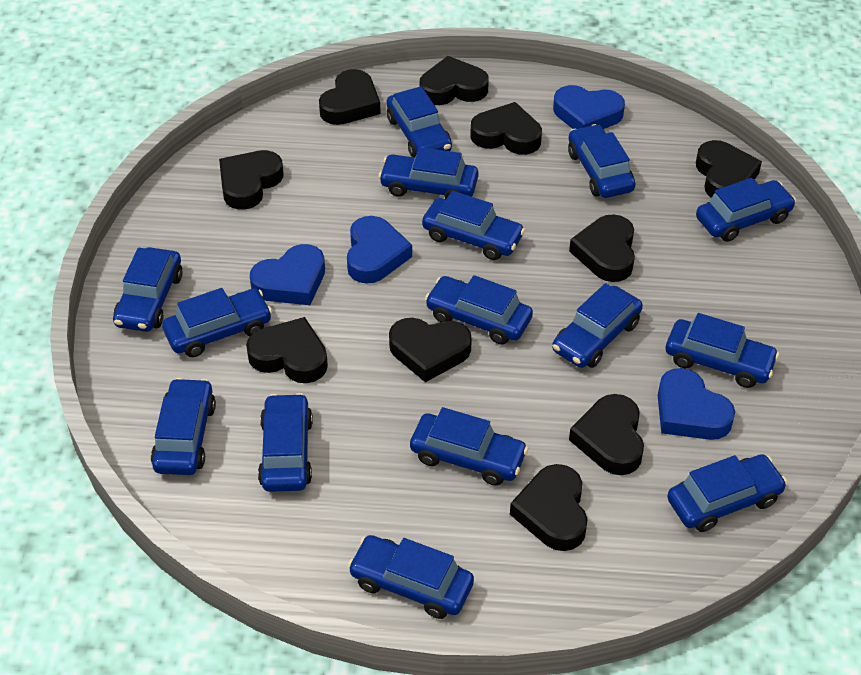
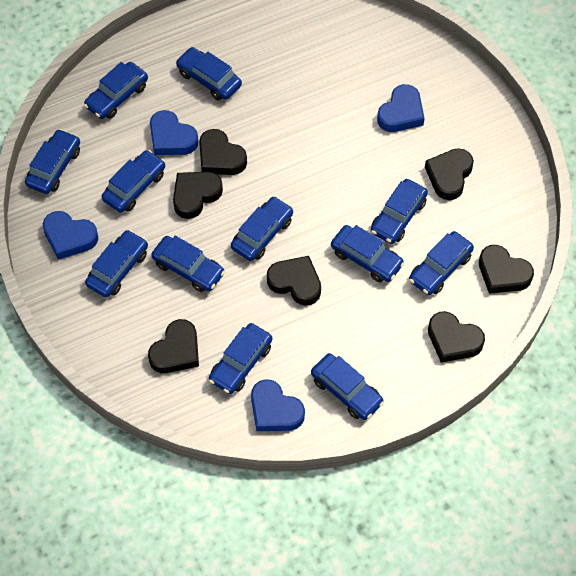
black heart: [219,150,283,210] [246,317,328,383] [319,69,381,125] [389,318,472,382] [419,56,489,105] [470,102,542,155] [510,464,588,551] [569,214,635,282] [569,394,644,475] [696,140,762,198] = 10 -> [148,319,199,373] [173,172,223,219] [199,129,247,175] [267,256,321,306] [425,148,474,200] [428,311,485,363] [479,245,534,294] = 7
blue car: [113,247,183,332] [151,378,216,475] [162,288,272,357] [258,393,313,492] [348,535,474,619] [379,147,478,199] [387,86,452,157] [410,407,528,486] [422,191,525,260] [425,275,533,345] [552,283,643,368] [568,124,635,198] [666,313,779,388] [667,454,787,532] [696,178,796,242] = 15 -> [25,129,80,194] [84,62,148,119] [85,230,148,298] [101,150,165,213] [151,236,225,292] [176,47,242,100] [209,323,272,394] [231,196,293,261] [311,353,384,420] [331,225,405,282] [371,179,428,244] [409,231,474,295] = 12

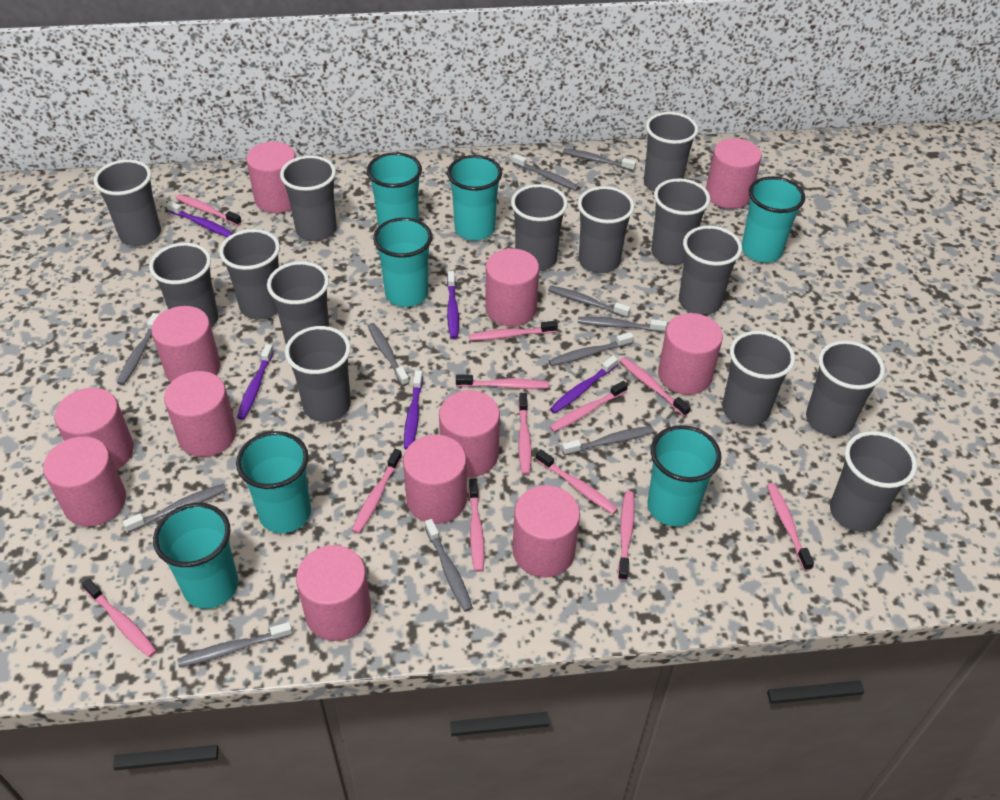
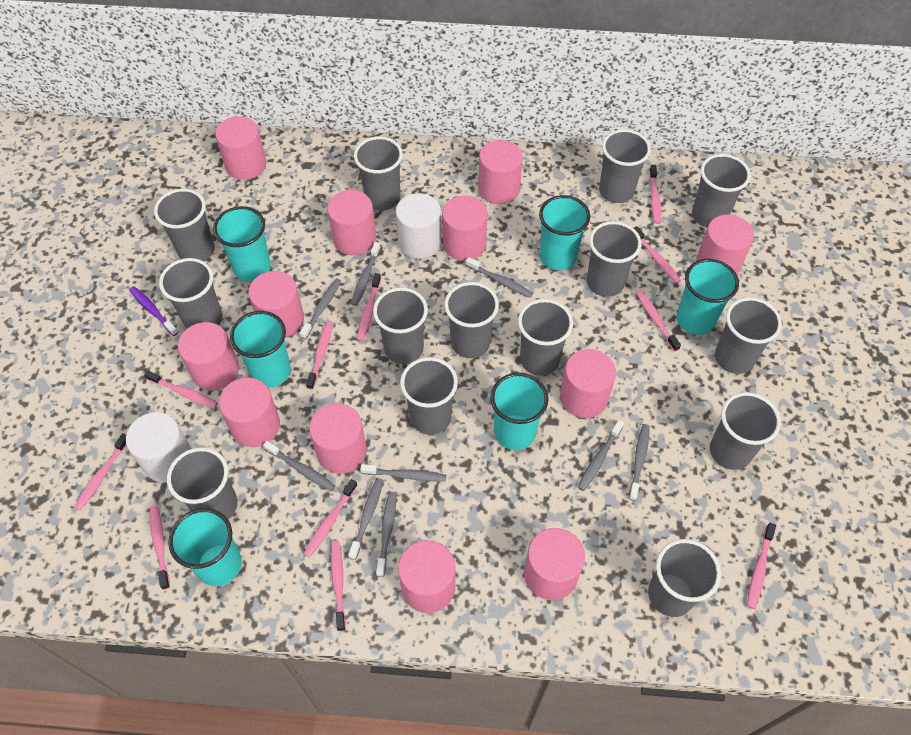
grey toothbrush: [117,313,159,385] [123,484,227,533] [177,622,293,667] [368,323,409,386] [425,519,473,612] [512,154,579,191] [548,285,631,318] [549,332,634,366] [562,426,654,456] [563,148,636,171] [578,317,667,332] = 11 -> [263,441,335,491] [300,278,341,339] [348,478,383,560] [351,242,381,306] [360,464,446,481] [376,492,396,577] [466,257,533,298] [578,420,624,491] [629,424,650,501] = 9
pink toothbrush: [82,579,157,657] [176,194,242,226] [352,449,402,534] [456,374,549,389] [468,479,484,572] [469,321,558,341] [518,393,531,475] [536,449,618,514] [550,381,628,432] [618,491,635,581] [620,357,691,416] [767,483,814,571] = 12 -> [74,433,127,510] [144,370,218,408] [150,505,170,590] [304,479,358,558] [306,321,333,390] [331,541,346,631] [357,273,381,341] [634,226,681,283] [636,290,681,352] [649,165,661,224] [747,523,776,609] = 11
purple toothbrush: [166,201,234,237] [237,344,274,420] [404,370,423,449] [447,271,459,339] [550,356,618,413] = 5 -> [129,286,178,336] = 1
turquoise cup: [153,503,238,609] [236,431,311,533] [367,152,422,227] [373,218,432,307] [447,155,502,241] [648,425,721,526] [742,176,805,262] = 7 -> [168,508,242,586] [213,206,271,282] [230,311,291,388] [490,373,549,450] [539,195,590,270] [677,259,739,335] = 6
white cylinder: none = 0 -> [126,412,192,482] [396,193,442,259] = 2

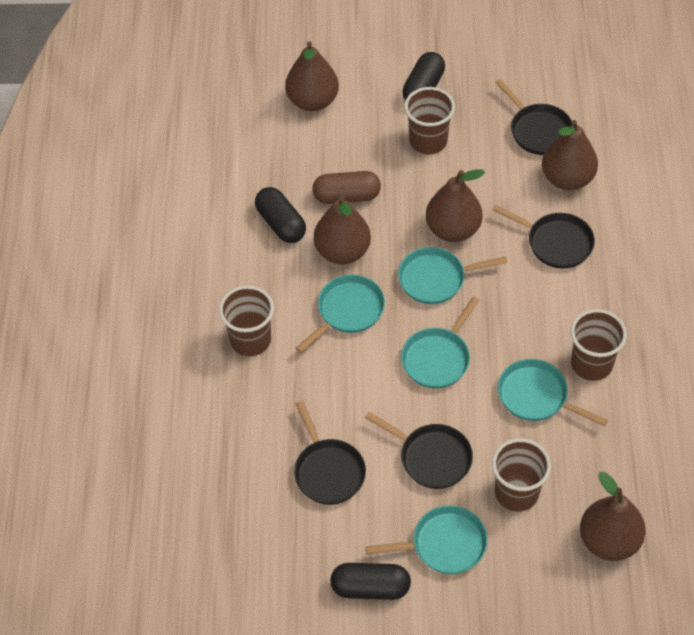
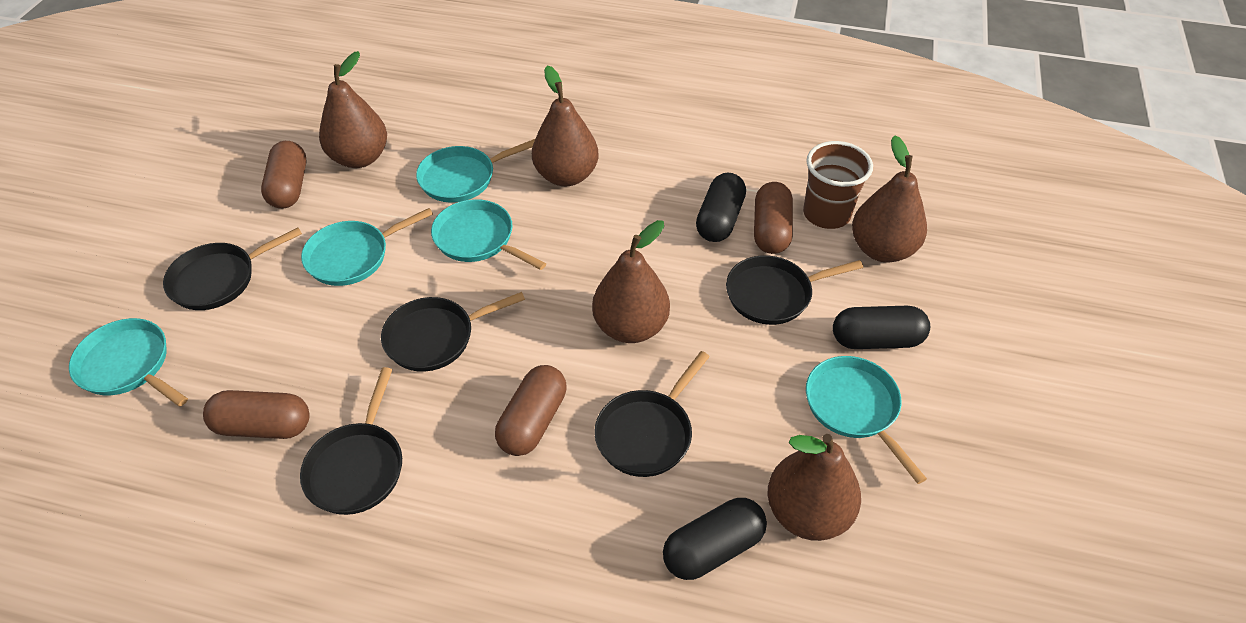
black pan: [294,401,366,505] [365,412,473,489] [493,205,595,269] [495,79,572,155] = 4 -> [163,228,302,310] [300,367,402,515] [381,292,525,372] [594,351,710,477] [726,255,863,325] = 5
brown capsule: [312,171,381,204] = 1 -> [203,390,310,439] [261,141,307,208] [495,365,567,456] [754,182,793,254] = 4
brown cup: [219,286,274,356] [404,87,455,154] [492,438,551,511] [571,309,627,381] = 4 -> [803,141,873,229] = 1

▶ **TASK INSTRUCTIONS**: The lines above from the line with "white cylinder: none" through the line with "brown capsule: [312,171,381,204]" are to be given again word for word, with no pictures among them.

▶ **TASK ANSWER**:
white cylinder: none = 0 -> [126,412,192,482] [396,193,442,259] = 2

black pan: [294,401,366,505] [365,412,473,489] [493,205,595,269] [495,79,572,155] = 4 -> [163,228,302,310] [300,367,402,515] [381,292,525,372] [594,351,710,477] [726,255,863,325] = 5
brown capsule: [312,171,381,204] = 1 -> [203,390,310,439] [261,141,307,208] [495,365,567,456] [754,182,793,254] = 4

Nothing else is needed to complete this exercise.